**Task instructions**.
Everything from the first line of the material below through the line containing "replace: gadapoko (grey)" is to be printed exactly, and nothing more.

**Data section**.
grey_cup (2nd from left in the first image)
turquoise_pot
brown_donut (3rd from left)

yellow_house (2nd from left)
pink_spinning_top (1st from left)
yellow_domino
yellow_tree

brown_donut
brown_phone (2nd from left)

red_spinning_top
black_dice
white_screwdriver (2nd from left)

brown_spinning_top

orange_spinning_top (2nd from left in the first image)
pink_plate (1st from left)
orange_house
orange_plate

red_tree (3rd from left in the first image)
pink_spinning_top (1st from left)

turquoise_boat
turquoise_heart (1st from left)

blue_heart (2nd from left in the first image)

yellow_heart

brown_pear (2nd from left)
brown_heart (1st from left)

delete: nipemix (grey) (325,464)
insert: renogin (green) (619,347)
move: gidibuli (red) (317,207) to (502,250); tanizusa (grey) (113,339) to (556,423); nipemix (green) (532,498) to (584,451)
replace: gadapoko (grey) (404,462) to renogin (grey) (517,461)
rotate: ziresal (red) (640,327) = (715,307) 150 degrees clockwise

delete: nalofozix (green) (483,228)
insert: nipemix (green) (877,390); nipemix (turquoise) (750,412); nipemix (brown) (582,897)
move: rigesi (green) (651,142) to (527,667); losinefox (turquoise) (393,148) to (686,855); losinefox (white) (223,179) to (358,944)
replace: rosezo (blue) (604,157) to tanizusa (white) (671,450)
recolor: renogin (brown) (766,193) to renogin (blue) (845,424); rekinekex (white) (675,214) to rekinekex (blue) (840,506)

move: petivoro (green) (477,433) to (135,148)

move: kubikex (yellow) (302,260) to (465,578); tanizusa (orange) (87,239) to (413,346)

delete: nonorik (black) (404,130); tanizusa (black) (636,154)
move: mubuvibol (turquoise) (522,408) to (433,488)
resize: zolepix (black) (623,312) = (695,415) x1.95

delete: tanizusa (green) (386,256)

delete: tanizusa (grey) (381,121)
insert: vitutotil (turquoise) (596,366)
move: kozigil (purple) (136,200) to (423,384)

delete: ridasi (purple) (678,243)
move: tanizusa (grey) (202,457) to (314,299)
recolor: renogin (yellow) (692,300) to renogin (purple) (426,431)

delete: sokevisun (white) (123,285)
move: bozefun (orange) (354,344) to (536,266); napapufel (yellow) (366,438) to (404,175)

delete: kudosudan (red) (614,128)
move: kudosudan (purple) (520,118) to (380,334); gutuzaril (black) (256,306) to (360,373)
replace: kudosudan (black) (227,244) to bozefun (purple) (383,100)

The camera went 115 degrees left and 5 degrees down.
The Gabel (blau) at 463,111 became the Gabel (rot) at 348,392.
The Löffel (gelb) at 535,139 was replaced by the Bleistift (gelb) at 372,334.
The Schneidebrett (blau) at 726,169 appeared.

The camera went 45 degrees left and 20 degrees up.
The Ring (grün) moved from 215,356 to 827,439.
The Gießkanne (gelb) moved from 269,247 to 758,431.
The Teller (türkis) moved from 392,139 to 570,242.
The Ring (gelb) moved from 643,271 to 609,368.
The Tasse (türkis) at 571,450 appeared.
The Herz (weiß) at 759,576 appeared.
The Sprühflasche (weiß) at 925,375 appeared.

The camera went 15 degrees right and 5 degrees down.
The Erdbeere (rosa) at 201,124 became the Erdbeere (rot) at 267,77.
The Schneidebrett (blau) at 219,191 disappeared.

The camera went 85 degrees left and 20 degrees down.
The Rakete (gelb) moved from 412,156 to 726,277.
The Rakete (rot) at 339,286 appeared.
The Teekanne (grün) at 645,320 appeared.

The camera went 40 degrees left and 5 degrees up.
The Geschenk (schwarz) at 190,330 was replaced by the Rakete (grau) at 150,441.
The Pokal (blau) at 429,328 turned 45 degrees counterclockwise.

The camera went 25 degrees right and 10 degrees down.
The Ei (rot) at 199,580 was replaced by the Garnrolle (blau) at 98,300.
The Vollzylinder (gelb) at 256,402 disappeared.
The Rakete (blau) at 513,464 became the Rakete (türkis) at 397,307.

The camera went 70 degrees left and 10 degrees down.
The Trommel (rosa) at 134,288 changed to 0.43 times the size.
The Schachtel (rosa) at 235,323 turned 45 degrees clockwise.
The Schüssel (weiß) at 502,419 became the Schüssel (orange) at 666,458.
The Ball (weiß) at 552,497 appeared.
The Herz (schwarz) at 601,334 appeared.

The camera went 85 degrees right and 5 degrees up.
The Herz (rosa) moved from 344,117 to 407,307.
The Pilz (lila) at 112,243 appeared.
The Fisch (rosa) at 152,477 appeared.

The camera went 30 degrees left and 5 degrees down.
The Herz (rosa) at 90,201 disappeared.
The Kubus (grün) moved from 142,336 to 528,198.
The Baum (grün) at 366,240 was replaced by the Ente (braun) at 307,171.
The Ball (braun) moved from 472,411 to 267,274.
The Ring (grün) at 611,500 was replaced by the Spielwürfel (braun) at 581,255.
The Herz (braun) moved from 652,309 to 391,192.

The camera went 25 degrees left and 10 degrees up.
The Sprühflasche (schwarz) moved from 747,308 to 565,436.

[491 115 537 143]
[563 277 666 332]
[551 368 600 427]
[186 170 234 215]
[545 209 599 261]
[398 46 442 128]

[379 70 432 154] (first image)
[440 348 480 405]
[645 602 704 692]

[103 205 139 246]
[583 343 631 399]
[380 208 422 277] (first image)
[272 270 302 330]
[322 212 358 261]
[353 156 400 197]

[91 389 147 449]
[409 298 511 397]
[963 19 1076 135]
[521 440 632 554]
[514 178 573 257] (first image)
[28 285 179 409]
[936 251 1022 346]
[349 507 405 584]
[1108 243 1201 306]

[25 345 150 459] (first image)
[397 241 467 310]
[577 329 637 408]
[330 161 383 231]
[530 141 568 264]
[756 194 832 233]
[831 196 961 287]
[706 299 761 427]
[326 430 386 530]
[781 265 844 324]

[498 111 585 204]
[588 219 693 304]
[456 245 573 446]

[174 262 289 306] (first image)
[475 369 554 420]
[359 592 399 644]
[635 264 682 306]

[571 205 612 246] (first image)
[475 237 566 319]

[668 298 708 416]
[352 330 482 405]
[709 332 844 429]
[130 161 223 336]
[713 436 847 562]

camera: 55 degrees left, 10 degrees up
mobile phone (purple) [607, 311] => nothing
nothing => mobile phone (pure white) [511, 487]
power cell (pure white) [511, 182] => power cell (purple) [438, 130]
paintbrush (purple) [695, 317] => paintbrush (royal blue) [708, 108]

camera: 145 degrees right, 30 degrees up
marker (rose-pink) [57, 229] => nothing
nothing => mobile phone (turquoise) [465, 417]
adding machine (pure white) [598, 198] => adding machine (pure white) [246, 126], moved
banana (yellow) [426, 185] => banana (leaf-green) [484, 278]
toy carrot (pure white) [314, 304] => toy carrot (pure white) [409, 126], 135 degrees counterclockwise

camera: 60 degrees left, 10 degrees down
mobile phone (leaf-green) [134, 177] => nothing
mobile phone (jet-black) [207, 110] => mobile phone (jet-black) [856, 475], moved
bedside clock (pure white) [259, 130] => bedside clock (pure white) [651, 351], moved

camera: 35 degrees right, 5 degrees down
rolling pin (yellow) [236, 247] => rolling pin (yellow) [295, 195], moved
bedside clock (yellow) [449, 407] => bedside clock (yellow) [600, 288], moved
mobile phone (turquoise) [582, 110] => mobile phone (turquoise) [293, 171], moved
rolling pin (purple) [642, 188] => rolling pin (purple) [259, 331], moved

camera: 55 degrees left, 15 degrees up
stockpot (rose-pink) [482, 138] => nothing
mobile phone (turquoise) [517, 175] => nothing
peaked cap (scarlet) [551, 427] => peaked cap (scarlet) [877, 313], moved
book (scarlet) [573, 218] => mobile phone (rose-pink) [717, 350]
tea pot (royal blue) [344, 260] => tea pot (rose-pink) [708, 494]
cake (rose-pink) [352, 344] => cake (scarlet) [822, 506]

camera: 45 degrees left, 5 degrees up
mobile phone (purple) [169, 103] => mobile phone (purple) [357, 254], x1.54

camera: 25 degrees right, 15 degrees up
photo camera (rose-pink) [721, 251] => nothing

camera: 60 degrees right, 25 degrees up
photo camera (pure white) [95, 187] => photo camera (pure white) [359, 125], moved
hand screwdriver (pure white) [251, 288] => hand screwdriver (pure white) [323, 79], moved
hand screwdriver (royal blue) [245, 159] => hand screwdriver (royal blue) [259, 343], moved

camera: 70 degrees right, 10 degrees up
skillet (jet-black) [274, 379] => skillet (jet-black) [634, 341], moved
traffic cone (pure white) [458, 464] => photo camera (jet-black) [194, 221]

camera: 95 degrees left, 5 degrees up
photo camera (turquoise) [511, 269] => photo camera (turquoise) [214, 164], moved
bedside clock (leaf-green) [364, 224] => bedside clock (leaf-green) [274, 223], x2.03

**Output of the exercise**.
grey_cup (2nd from left in the first image)
turquoise_pot
brown_donut (3rd from left)

yellow_house (2nd from left)
pink_spinning_top (1st from left)
yellow_domino
yellow_tree

brown_donut
brown_phone (2nd from left)

red_spinning_top
black_dice
white_screwdriver (2nd from left)

brown_spinning_top

orange_spinning_top (2nd from left in the first image)
pink_plate (1st from left)
orange_house
orange_plate

red_tree (3rd from left in the first image)
pink_spinning_top (1st from left)

turquoise_boat
turquoise_heart (1st from left)

blue_heart (2nd from left in the first image)

yellow_heart

brown_pear (2nd from left)
brown_heart (1st from left)

delete: nipemix (grey) (325,464)
insert: renogin (green) (619,347)
move: gidibuli (red) (317,207) to (502,250); tanizusa (grey) (113,339) to (556,423); nipemix (green) (532,498) to (584,451)
replace: gadapoko (grey) (404,462) to renogin (grey) (517,461)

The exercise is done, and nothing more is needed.